DESCRIPTION OF THE TASK: While you copy the lines below, skip the pictures and keep the rest exact.

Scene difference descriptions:
═══
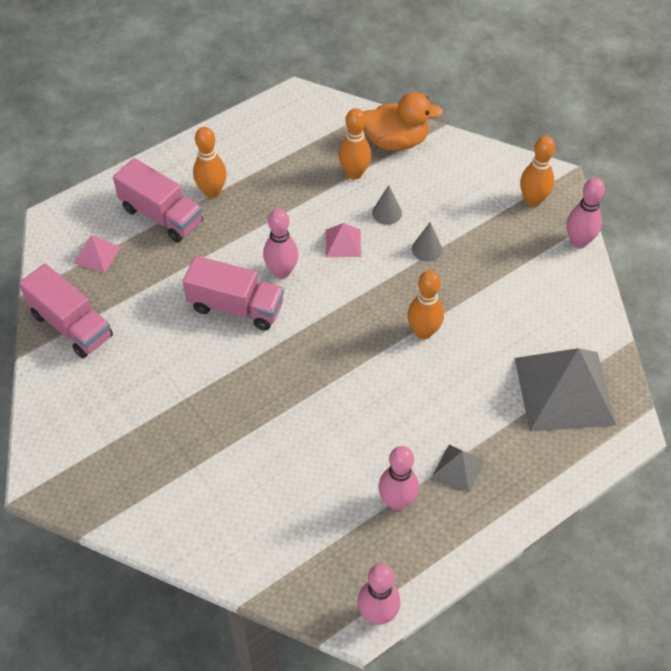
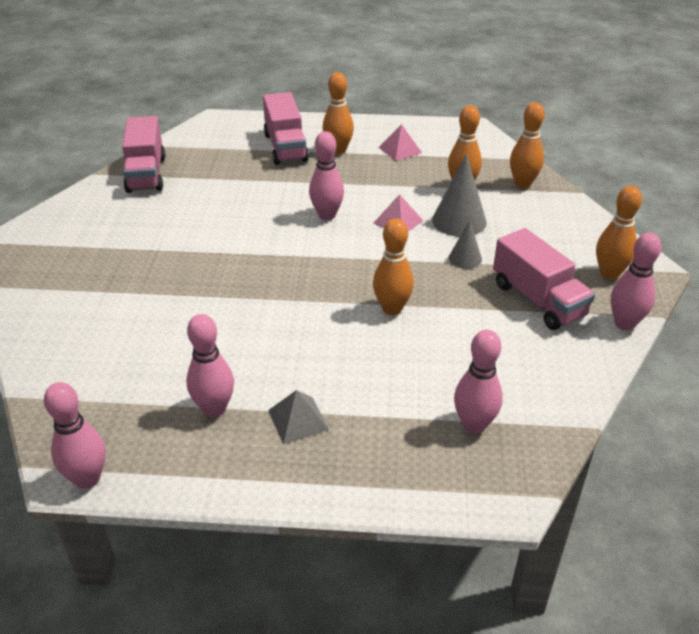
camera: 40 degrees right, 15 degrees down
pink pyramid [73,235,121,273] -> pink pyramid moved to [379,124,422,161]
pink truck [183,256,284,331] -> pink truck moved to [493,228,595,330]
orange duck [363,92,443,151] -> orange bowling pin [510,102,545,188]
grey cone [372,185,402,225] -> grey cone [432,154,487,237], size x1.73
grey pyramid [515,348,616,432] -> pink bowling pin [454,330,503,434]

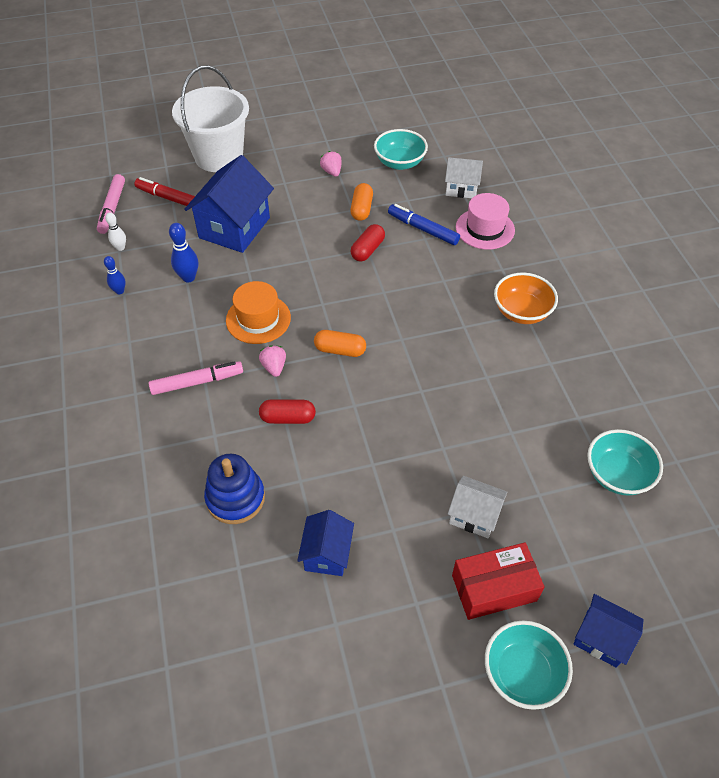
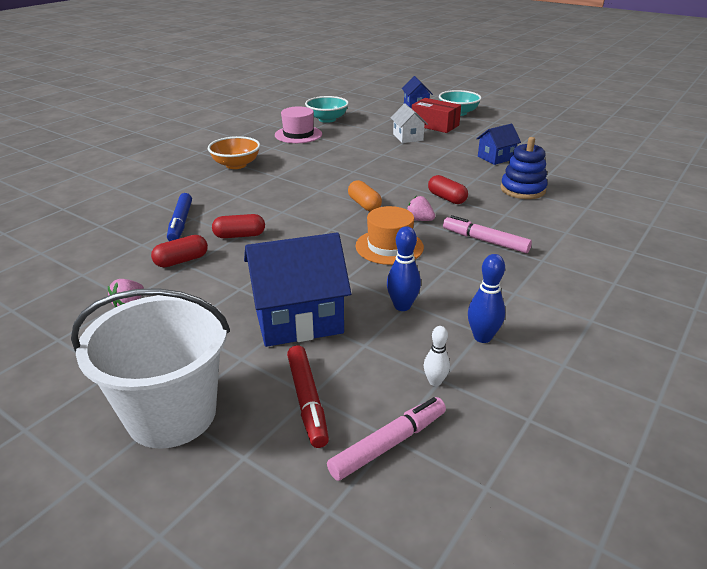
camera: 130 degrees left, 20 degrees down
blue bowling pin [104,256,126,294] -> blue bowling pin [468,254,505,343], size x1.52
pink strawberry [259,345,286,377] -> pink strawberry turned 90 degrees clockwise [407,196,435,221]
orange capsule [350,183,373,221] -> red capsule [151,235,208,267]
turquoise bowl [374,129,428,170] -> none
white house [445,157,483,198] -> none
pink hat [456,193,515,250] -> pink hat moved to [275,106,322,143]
═══
SOLUTION:
camera: 40 degrees right, 15 degrees down
pink pyramid [73,235,121,273] -> pink pyramid moved to [379,124,422,161]
pink truck [183,256,284,331] -> pink truck moved to [493,228,595,330]
orange duck [363,92,443,151] -> orange bowling pin [510,102,545,188]
grey cone [372,185,402,225] -> grey cone [432,154,487,237], size x1.73
grey pyramid [515,348,616,432] -> pink bowling pin [454,330,503,434]

camera: 130 degrees left, 20 degrees down
blue bowling pin [104,256,126,294] -> blue bowling pin [468,254,505,343], size x1.52
pink strawberry [259,345,286,377] -> pink strawberry turned 90 degrees clockwise [407,196,435,221]
orange capsule [350,183,373,221] -> red capsule [151,235,208,267]
turquoise bowl [374,129,428,170] -> none
white house [445,157,483,198] -> none
pink hat [456,193,515,250] -> pink hat moved to [275,106,322,143]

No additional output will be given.